# [Your goal]
Count the lines of the material that contain the string "numericTimeSignature", and give only the number.

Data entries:
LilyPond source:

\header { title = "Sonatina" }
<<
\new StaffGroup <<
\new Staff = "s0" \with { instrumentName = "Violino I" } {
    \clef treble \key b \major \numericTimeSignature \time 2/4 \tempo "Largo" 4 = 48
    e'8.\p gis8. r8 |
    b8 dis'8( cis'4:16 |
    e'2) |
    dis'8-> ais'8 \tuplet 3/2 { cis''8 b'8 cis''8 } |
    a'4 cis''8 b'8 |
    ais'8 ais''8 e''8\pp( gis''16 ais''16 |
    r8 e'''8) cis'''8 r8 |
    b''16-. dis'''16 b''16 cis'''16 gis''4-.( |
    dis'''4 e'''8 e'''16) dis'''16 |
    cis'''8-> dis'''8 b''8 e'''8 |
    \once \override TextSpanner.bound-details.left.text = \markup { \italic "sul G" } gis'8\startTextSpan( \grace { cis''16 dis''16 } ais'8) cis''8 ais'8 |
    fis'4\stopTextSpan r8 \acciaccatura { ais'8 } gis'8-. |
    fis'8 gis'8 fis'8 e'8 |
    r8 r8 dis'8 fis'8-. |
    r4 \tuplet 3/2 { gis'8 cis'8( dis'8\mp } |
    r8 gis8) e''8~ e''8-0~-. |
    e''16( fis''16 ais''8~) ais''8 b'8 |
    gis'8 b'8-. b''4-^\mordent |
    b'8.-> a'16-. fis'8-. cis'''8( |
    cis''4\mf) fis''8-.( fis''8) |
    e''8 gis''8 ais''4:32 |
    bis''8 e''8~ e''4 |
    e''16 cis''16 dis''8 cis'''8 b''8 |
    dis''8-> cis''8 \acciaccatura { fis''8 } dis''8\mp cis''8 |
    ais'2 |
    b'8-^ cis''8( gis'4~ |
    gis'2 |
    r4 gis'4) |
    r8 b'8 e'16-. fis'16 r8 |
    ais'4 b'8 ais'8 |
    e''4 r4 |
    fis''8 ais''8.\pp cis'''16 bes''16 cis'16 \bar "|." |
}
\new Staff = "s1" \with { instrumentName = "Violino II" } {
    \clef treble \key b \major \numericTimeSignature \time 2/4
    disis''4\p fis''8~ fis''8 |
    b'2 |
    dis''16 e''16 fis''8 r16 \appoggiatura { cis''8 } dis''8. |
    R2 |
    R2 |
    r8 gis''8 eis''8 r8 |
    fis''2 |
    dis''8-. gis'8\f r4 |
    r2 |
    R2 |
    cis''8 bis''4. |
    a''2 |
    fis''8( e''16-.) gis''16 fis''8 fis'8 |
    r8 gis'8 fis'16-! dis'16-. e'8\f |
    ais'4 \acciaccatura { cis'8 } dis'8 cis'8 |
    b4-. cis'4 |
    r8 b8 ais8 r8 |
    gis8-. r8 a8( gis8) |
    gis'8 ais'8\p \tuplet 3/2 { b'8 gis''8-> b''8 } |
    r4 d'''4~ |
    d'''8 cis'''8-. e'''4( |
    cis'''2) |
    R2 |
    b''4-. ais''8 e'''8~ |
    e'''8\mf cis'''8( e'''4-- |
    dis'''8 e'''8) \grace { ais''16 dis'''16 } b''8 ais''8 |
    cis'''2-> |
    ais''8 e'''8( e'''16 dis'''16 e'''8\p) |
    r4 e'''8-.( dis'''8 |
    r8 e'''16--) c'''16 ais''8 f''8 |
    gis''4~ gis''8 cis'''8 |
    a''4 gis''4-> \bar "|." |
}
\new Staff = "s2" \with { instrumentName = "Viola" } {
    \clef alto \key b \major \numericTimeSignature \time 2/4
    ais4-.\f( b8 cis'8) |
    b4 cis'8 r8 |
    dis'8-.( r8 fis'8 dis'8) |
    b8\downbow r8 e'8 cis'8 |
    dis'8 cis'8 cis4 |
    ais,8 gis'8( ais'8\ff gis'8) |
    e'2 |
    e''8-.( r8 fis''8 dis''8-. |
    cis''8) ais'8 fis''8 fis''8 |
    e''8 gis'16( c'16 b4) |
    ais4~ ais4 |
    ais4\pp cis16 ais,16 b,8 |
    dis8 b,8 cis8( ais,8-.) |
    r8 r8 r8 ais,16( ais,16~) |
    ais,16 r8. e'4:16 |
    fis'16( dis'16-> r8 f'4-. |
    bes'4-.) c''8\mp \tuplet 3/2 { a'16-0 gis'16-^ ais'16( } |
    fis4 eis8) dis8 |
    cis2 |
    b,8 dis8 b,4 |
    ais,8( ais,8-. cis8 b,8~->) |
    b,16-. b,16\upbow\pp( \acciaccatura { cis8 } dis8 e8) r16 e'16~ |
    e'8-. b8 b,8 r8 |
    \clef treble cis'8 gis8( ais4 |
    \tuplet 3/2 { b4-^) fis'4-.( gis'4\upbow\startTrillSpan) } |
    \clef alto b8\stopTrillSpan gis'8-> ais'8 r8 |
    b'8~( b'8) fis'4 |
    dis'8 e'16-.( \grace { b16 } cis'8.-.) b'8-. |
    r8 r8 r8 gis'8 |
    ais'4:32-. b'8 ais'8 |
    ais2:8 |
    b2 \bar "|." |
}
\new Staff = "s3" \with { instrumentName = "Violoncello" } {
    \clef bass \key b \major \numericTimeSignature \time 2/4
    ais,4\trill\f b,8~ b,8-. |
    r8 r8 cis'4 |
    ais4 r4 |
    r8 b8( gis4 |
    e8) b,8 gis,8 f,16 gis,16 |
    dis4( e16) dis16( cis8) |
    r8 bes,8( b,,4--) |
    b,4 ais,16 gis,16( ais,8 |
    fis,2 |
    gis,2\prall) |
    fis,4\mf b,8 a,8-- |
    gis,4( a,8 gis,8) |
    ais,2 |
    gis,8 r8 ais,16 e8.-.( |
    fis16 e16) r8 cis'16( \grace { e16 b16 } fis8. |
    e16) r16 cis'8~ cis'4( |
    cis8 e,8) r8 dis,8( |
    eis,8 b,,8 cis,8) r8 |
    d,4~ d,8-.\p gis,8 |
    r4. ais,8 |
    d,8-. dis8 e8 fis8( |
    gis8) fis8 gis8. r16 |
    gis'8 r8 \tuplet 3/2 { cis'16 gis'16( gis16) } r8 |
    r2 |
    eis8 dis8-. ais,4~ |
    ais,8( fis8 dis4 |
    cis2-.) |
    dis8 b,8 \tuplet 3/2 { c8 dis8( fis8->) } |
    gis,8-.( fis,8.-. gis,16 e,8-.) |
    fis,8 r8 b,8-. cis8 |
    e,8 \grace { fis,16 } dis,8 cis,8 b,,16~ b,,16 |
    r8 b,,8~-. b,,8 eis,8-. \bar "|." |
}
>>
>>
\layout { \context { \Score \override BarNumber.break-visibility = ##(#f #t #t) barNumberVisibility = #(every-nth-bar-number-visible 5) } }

# [Solution for this exercise]
4